DATASET EXCERPT:
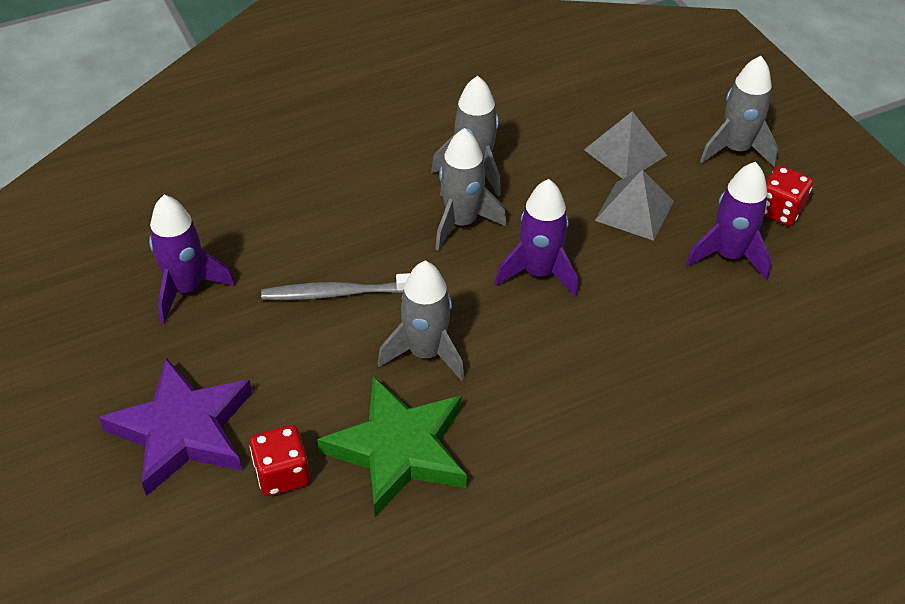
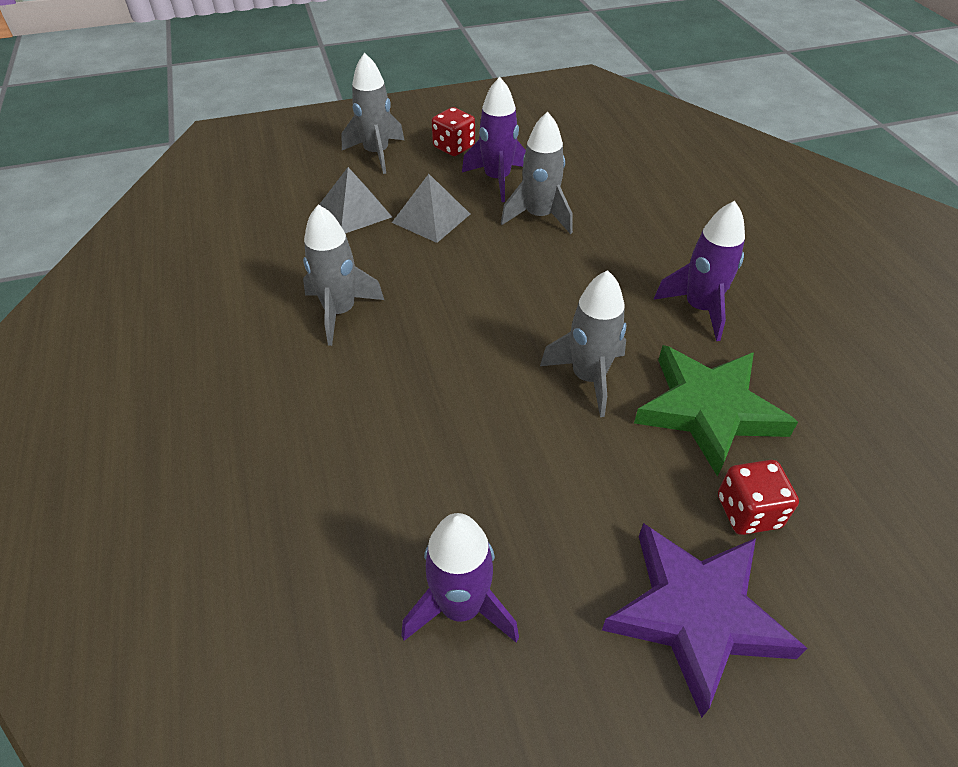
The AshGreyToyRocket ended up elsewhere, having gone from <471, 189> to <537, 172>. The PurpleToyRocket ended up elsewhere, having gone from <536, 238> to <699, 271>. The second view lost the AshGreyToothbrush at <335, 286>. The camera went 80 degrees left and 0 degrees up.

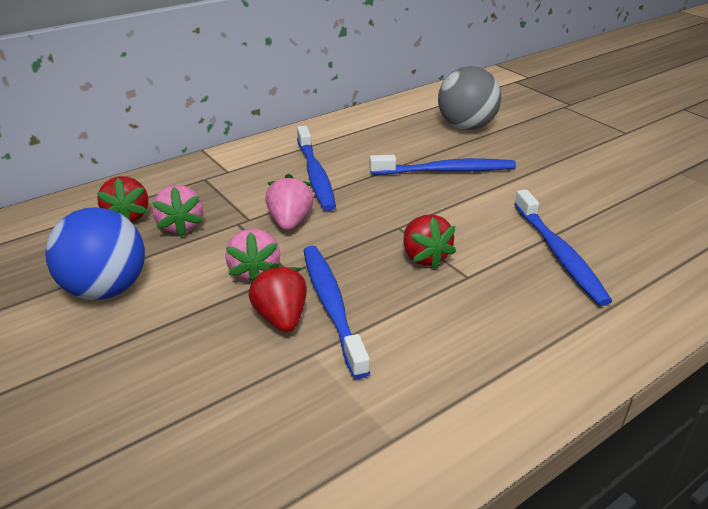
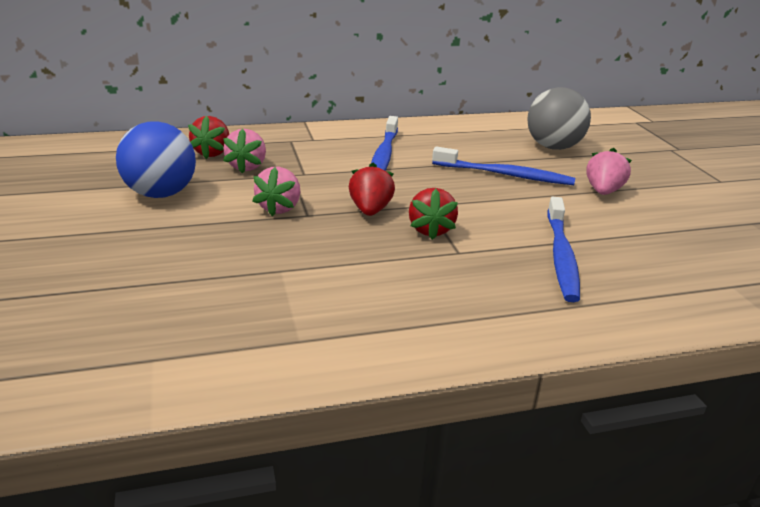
The PinkToyStrawberry ended up elsewhere, having gone from <289, 202> to <609, 171>. The second view lost the BlueToothbrush at <336, 312>. The ScarletToyStrawberry ended up elsewhere, having gone from <278, 297> to <372, 189>. The camera went 20 degrees right and 5 degrees down.

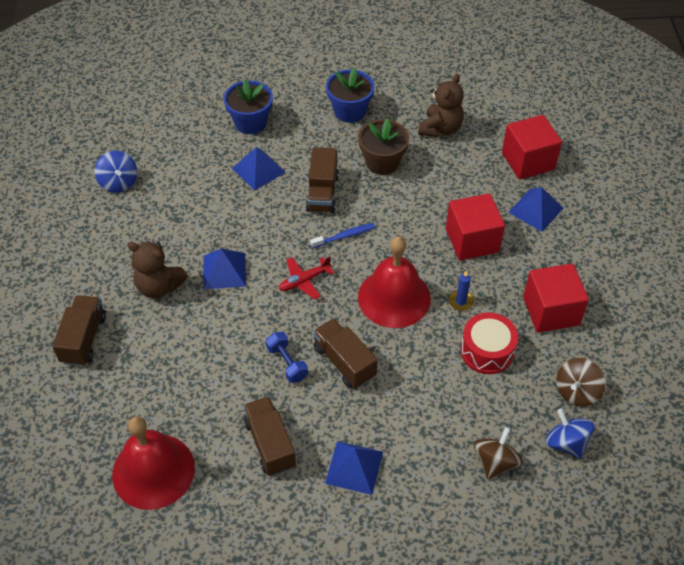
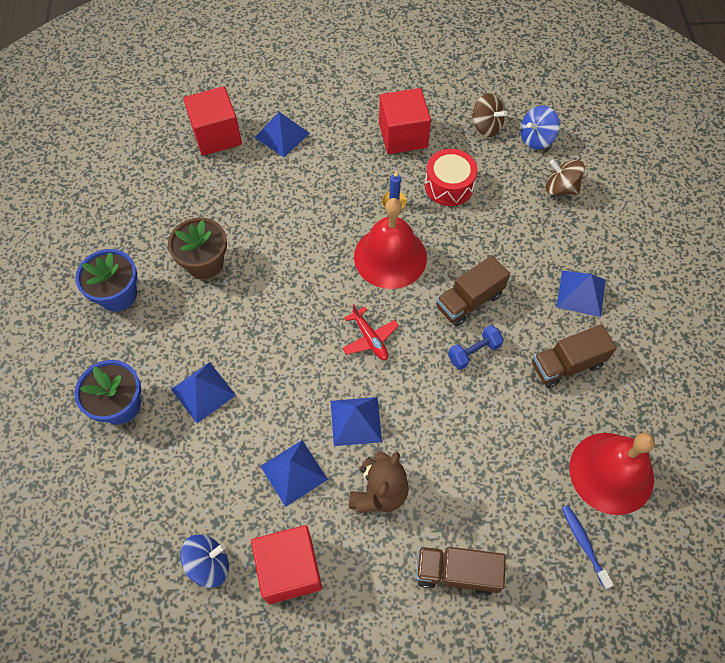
The second view lost the BrownStuffedBear at <441, 105>. The second view lost the BrownLorry at <322, 180>. The ScarletSolidCube ended up elsewhere, having gone from <475, 227> to <286, 564>. The BlueToothbrush ended up elsewhere, having gone from <342, 236> to <588, 547>. The second view gained the BluePyramid at <294, 473>. The camera went 90 degrees left and 10 degrees up.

TASK ITEM: Quote the material in full and exactly; do not carry over its pictures.

ANSWER FOR THE TASK:
The AshGreyToyRocket ended up elsewhere, having gone from <471, 189> to <537, 172>. The PurpleToyRocket ended up elsewhere, having gone from <536, 238> to <699, 271>. The second view lost the AshGreyToothbrush at <335, 286>. The camera went 80 degrees left and 0 degrees up.

The PinkToyStrawberry ended up elsewhere, having gone from <289, 202> to <609, 171>. The second view lost the BlueToothbrush at <336, 312>. The ScarletToyStrawberry ended up elsewhere, having gone from <278, 297> to <372, 189>. The camera went 20 degrees right and 5 degrees down.

The second view lost the BrownStuffedBear at <441, 105>. The second view lost the BrownLorry at <322, 180>. The ScarletSolidCube ended up elsewhere, having gone from <475, 227> to <286, 564>. The BlueToothbrush ended up elsewhere, having gone from <342, 236> to <588, 547>. The second view gained the BluePyramid at <294, 473>. The camera went 90 degrees left and 10 degrees up.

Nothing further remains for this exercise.